DIRECTIONS:
What is needed is an exact transcription of every entry below, with the pictures left out.

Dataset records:
|---|

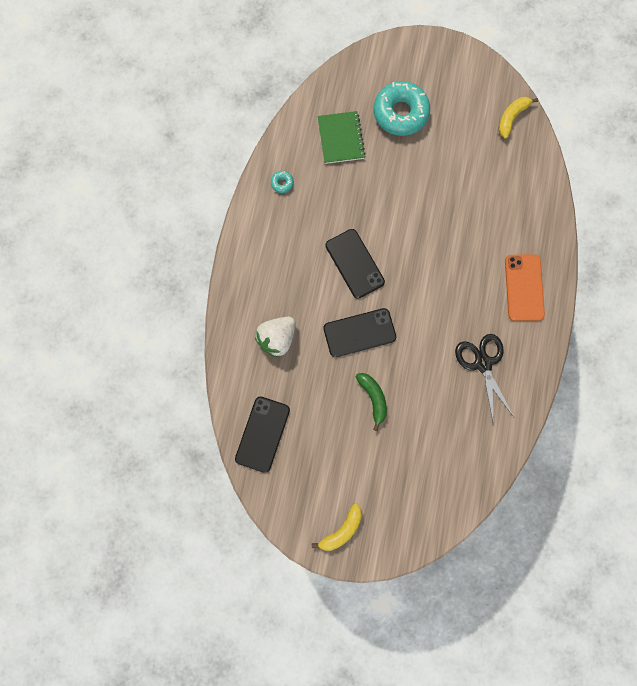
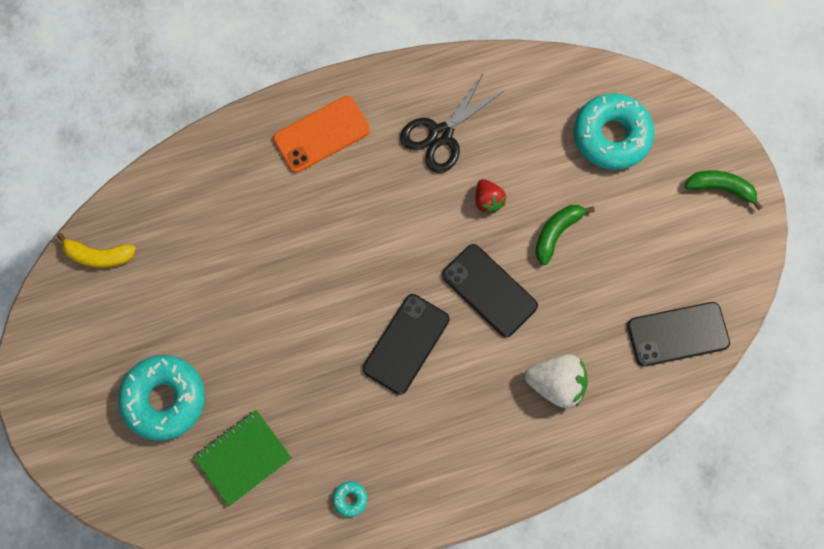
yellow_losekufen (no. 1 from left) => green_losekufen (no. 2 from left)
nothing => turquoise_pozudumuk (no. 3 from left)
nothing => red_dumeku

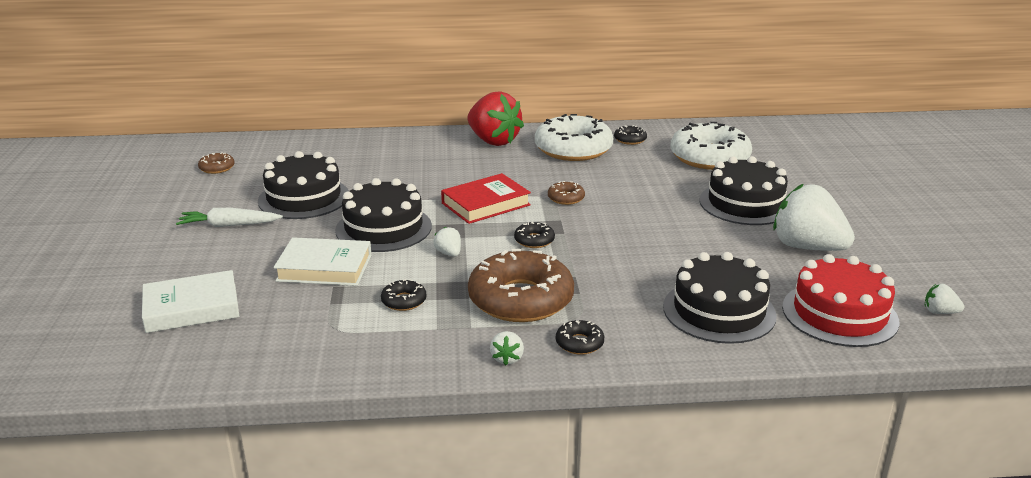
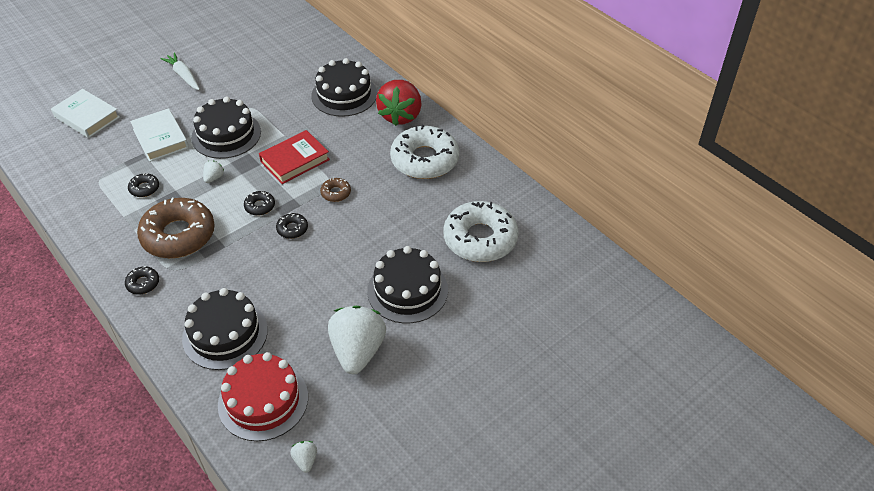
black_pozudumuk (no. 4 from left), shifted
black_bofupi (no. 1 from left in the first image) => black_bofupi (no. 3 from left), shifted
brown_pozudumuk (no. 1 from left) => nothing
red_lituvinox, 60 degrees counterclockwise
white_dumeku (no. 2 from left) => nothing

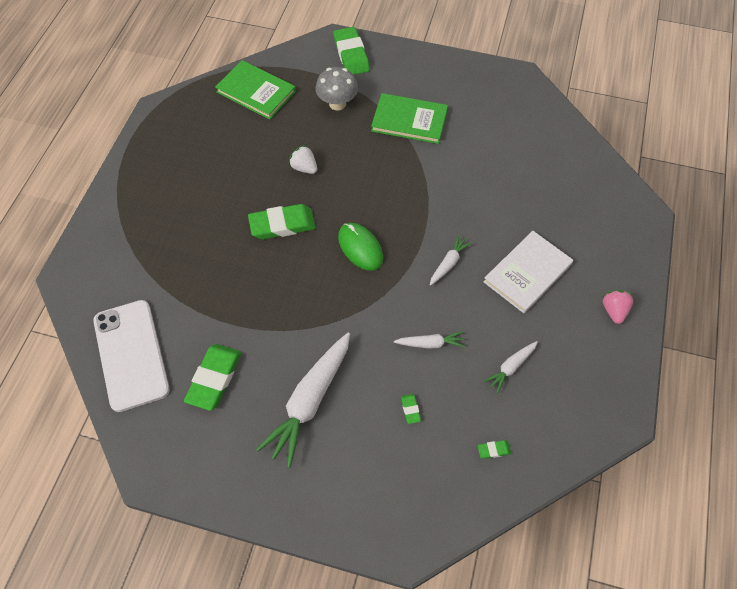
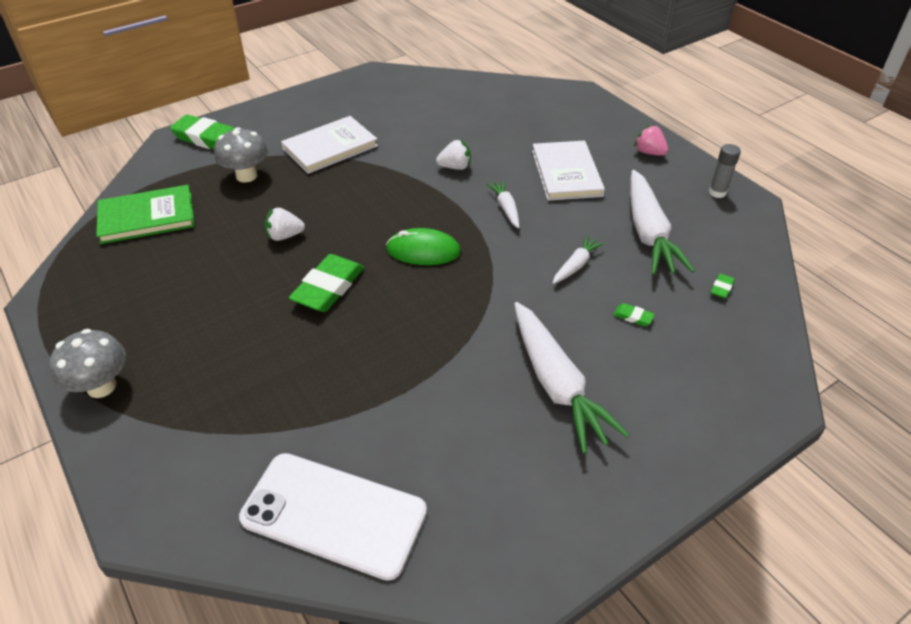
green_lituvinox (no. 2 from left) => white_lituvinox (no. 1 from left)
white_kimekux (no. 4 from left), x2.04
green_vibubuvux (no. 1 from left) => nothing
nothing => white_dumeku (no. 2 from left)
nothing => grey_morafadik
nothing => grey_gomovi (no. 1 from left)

|---|

EXERCISE ANSWER:
yellow_losekufen (no. 1 from left) => green_losekufen (no. 2 from left)
nothing => turquoise_pozudumuk (no. 3 from left)
nothing => red_dumeku

black_pozudumuk (no. 4 from left), shifted
black_bofupi (no. 1 from left in the first image) => black_bofupi (no. 3 from left), shifted
brown_pozudumuk (no. 1 from left) => nothing
red_lituvinox, 60 degrees counterclockwise
white_dumeku (no. 2 from left) => nothing

green_lituvinox (no. 2 from left) => white_lituvinox (no. 1 from left)
white_kimekux (no. 4 from left), x2.04
green_vibubuvux (no. 1 from left) => nothing
nothing => white_dumeku (no. 2 from left)
nothing => grey_morafadik
nothing => grey_gomovi (no. 1 from left)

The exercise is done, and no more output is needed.